◆ To do: Leave out every picture, and output exactly the lines from the line containing "NTC3: 47k (+9V, N4) -> 47k (-5V, N4)" through the last line of the data.

Stored records:
◇ ◇ ◇ ◇ ◇
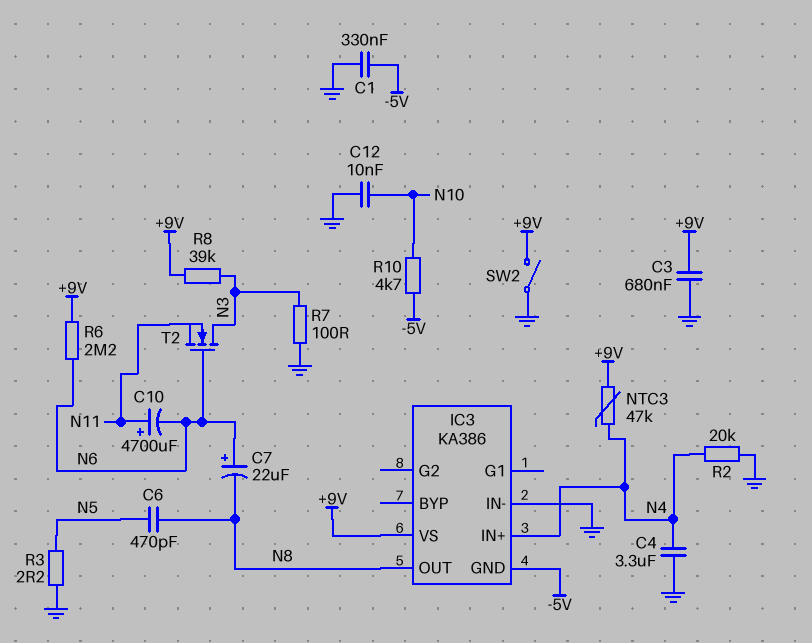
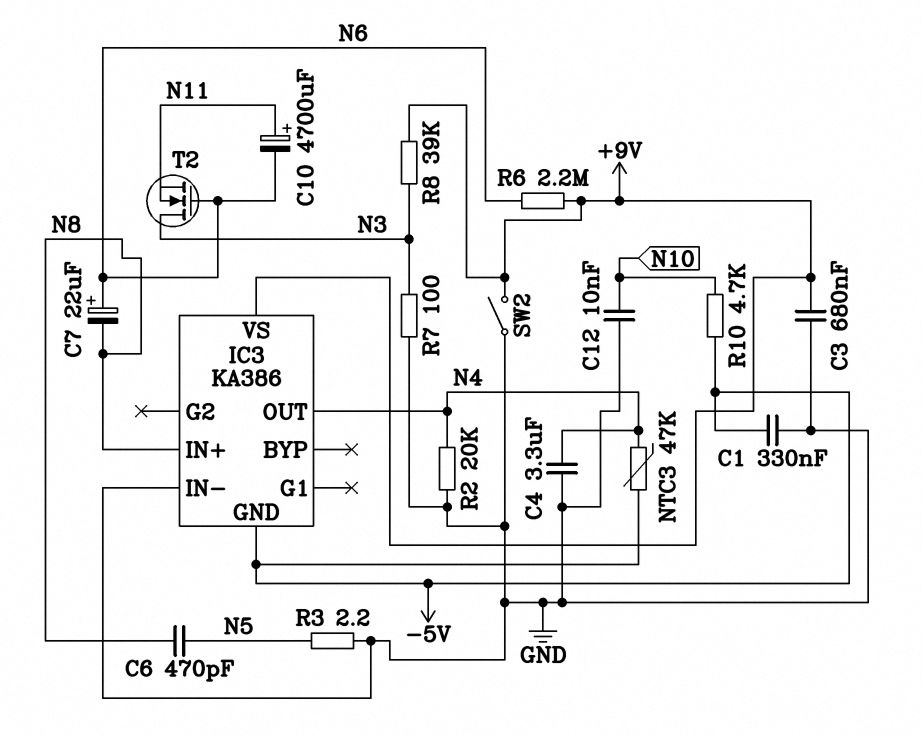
IC3 pin IN+: N4 -> N8
IC3 pin OUT: N8 -> N4
NTC3: 47k (+9V, N4) -> 47k (-5V, N4)

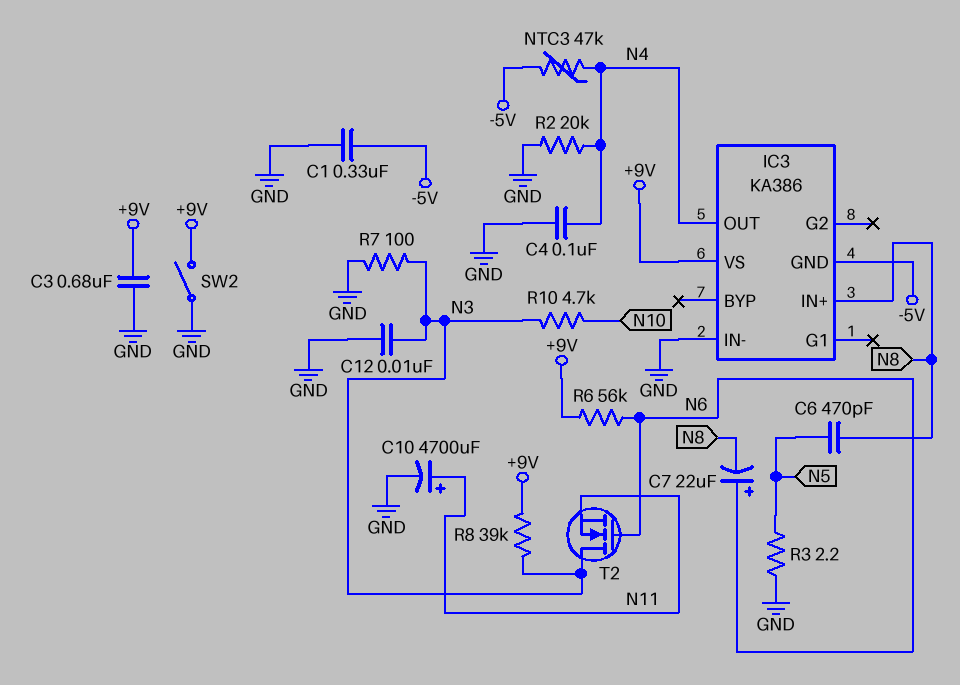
C4: 3.3uF (GND, N4) -> 100nF (GND, N4)
C10: 4700uF (plus N11, minus N6) -> 4700uF (plus N11, minus GND)
C12: 10nF (GND, N10) -> 10nF (GND, N3)
R6: 2.2M (+9V, N6) -> 56k (+9V, N6)
R10: 4.7k (-5V, N10) -> 4.7k (N3, N10)

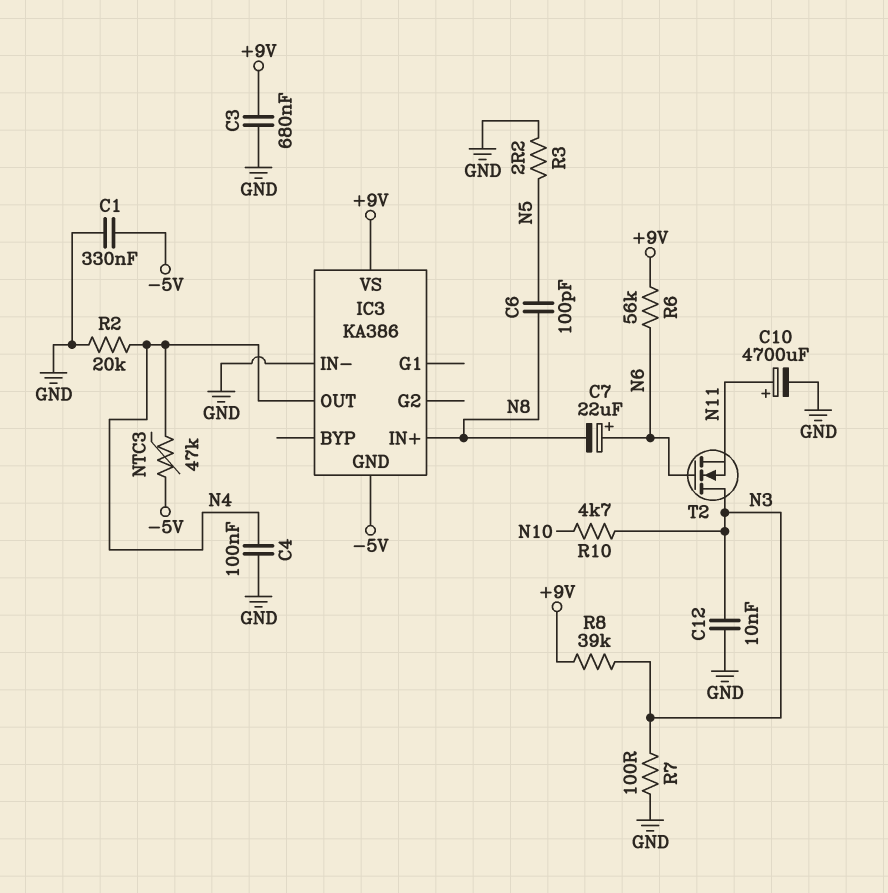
C6: 470pF (N5, N8) -> 100pF (N5, N8)
SW2: switch (+9V, GND) -> none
◇ ◇ ◇ ◇ ◇
◆ Solution for this task:
NTC3: 47k (+9V, N4) -> 47k (-5V, N4)

C4: 3.3uF (GND, N4) -> 100nF (GND, N4)
C10: 4700uF (plus N11, minus N6) -> 4700uF (plus N11, minus GND)
C12: 10nF (GND, N10) -> 10nF (GND, N3)
R6: 2.2M (+9V, N6) -> 56k (+9V, N6)
R10: 4.7k (-5V, N10) -> 4.7k (N3, N10)

C6: 470pF (N5, N8) -> 100pF (N5, N8)
SW2: switch (+9V, GND) -> none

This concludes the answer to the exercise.